▸ EXERCISE AIM:
Would you print, word for word, only the lines running from the line with "What was the green" to the last line of the entries, without the pictures?
=== Section Start ===
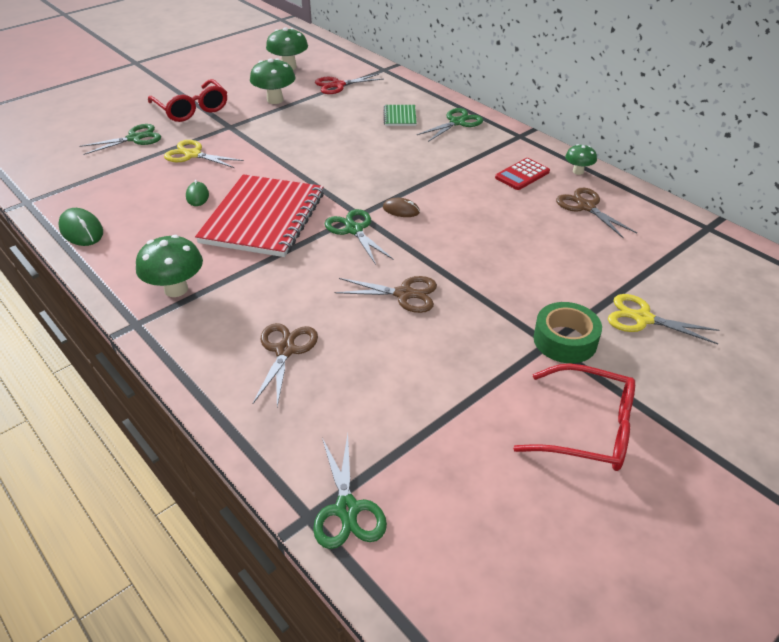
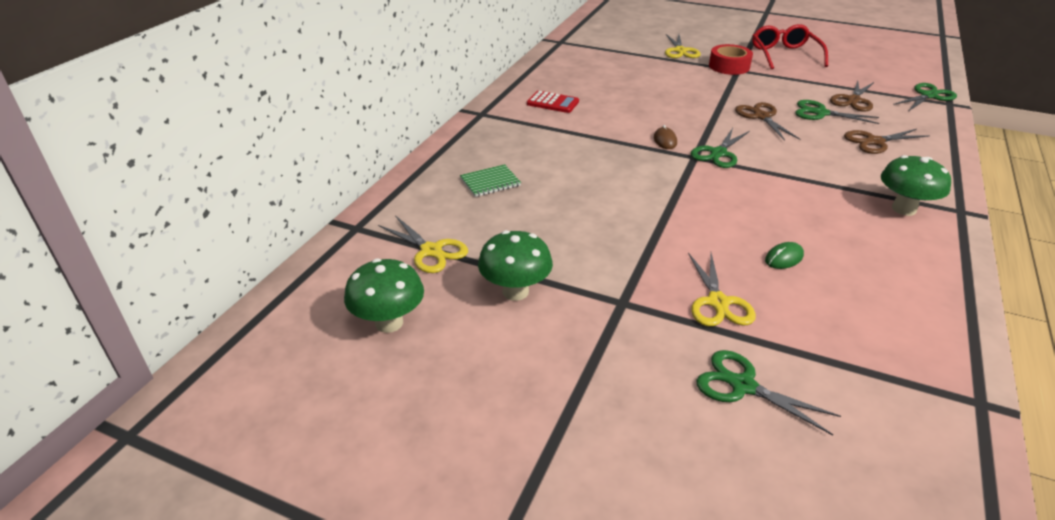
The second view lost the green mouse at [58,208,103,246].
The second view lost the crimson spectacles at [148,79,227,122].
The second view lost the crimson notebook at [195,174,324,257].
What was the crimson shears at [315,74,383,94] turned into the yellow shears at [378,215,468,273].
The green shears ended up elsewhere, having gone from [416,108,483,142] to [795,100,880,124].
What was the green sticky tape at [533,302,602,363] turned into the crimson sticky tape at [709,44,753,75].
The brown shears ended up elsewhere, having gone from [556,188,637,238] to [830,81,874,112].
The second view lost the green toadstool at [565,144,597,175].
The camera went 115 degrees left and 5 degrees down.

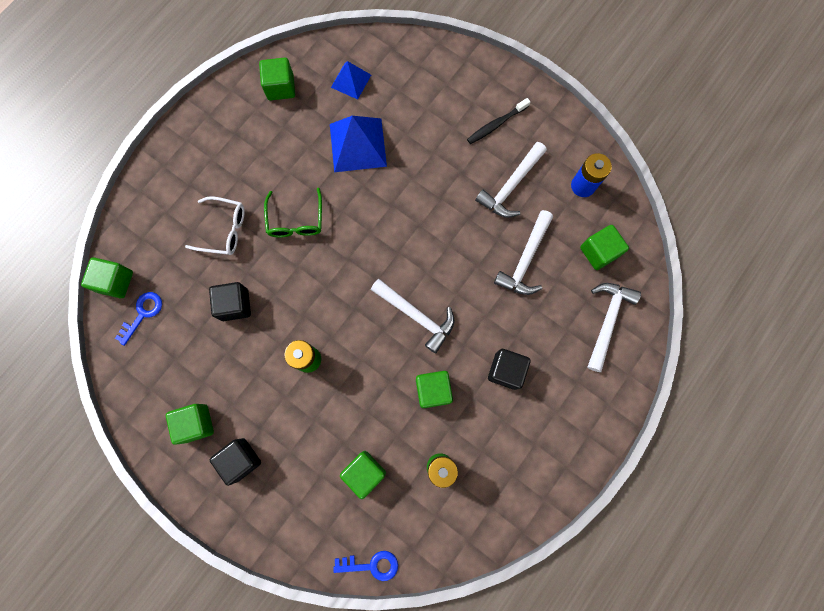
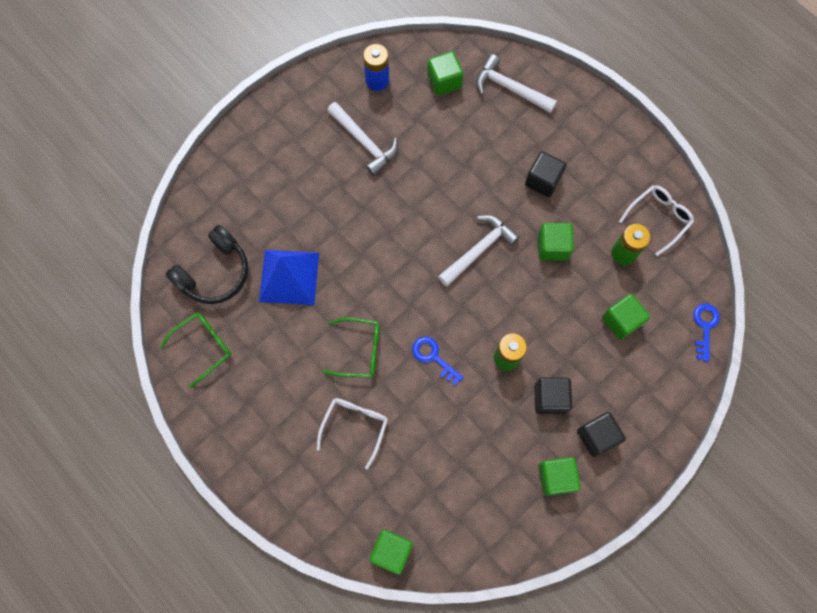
The royal blue latchkey ended up elsewhere, having gone from [115,292,162,346] to [412,337,464,386].
The black cube ended up elsewhere, having gone from [209,282,251,321] to [534,377,572,414].
Where the green cube stood at [259,58,295,100], the green spectacles came to stand at [160,313,231,388].
Where the royal blue solid pyramid stood at [331,61,371,100], the black over-ear headphones came to stand at [165,225,249,304].
The second view lost the black toothbrush at [467,98,530,144].
The second view lost the white claw hammer at [494,210,553,295].
The second view gained the white spectacles at [619,185,694,256].
The camera went 80 degrees left and 5 degrees down.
=== Section End ===
▸ SOLUTION TO THIS PROBLEM:
What was the green sticky tape at [533,302,602,363] turned into the crimson sticky tape at [709,44,753,75].
The brown shears ended up elsewhere, having gone from [556,188,637,238] to [830,81,874,112].
The second view lost the green toadstool at [565,144,597,175].
The camera went 115 degrees left and 5 degrees down.

The royal blue latchkey ended up elsewhere, having gone from [115,292,162,346] to [412,337,464,386].
The black cube ended up elsewhere, having gone from [209,282,251,321] to [534,377,572,414].
Where the green cube stood at [259,58,295,100], the green spectacles came to stand at [160,313,231,388].
Where the royal blue solid pyramid stood at [331,61,371,100], the black over-ear headphones came to stand at [165,225,249,304].
The second view lost the black toothbrush at [467,98,530,144].
The second view lost the white claw hammer at [494,210,553,295].
The second view gained the white spectacles at [619,185,694,256].
The camera went 80 degrees left and 5 degrees down.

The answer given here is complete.